_ACTIVITY_
The listing below holds a line with "none -> black plate A6:A8 level 1" and a line with "pink brick E7 level 2 -> none". Reproduce those two lines exactly, plus everything between them.

_EXTRACTED INFORMATION_
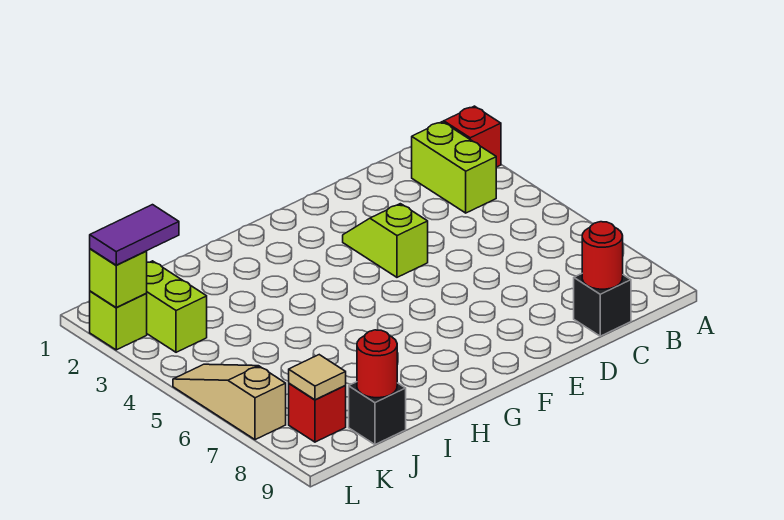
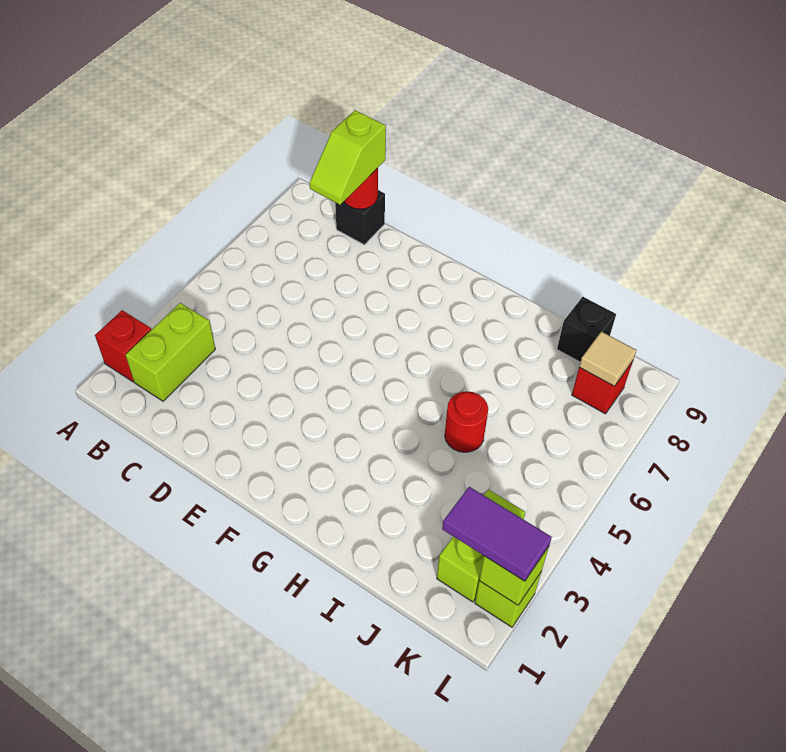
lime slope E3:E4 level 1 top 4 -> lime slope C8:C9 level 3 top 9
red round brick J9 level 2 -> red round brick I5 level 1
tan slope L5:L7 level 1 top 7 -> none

...

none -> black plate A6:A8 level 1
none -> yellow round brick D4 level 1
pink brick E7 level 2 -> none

_TASK RESPONSE_
none -> black plate A6:A8 level 1
none -> yellow round brick D4 level 1
pink brick E7 level 2 -> none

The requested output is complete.